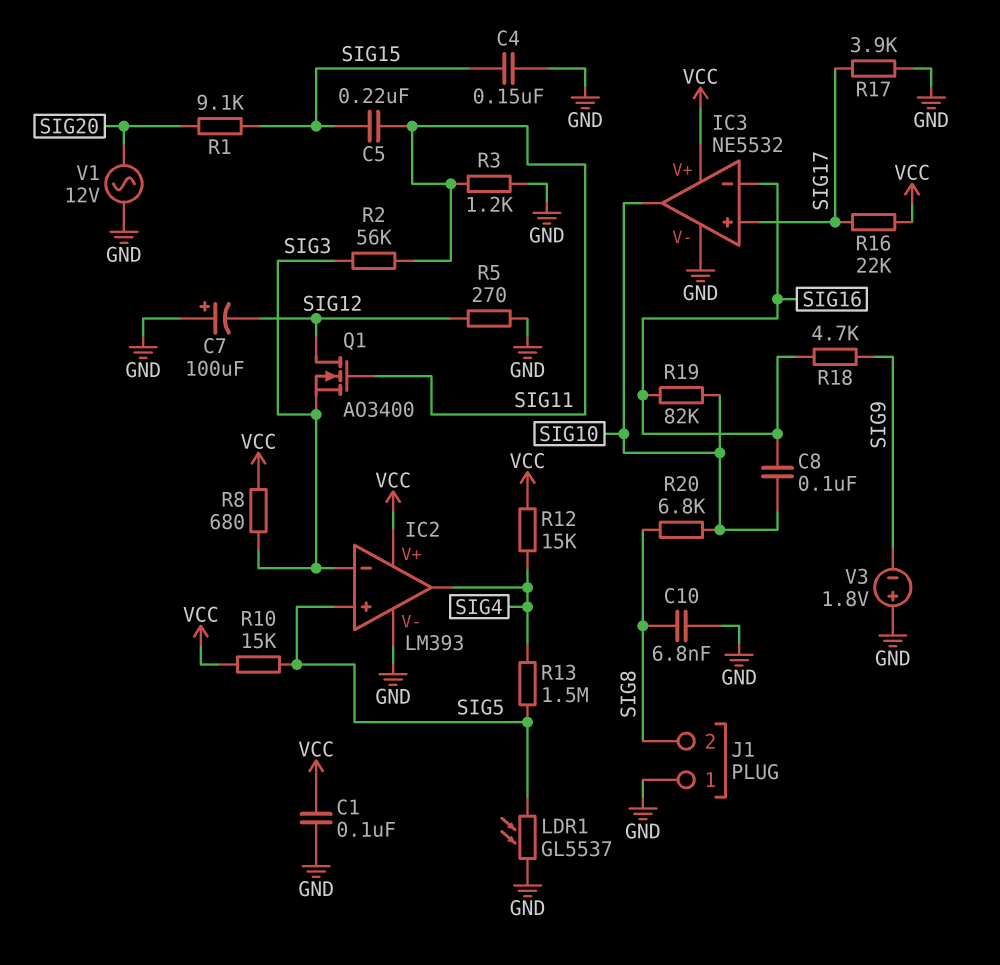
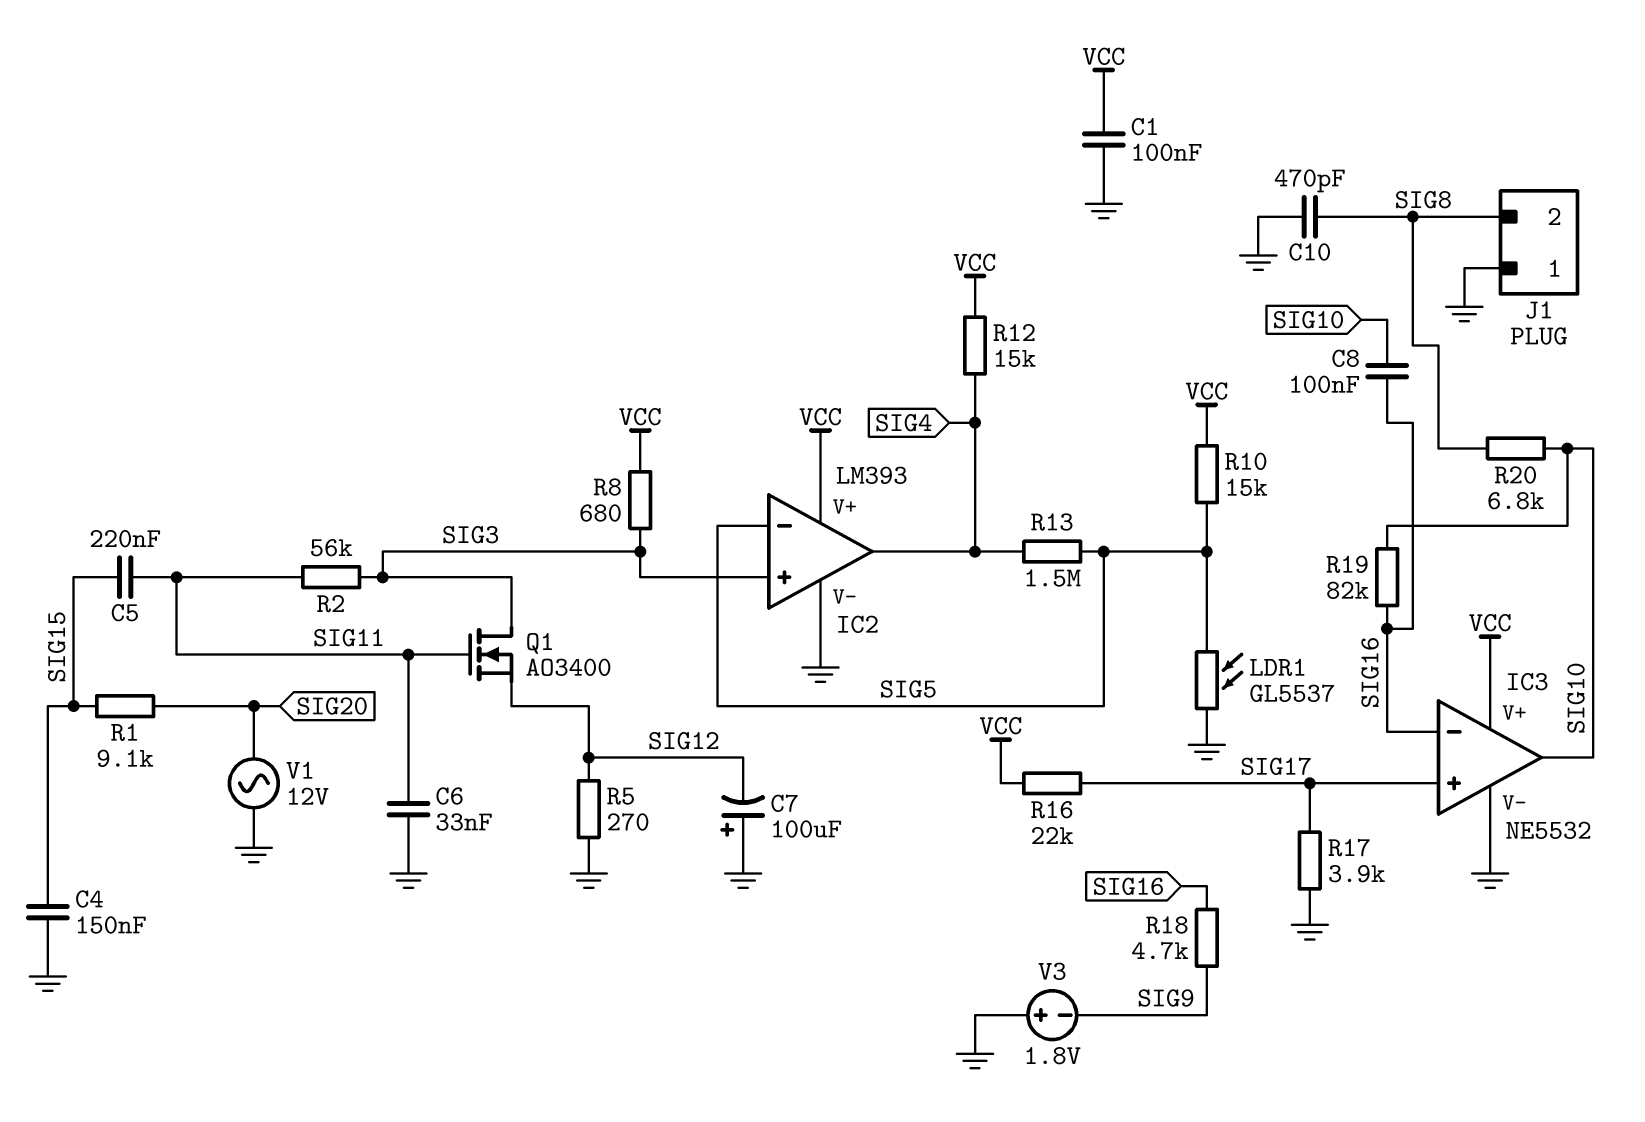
C6: none -> 33nF (GND, SIG11)
C10: 6.8nF (GND, SIG8) -> 470pF (GND, SIG8)
IC2 pin in+: SIG5 -> SIG3
IC2 pin in-: SIG3 -> SIG5
Q1: NMOS AO3400 (G SIG11, D SIG12, S SIG3) -> NMOS AO3400 (G SIG11, D SIG3, S SIG12)
R3: 1.2k (GND, SIG11) -> none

+++

▶ _WHAT YOU NEED TO DO_: Your answer must be the records above, word for word, with every picture left out.

▶ _THE COMPLETED TASK_:
C6: none -> 33nF (GND, SIG11)
C10: 6.8nF (GND, SIG8) -> 470pF (GND, SIG8)
IC2 pin in+: SIG5 -> SIG3
IC2 pin in-: SIG3 -> SIG5
Q1: NMOS AO3400 (G SIG11, D SIG12, S SIG3) -> NMOS AO3400 (G SIG11, D SIG3, S SIG12)
R3: 1.2k (GND, SIG11) -> none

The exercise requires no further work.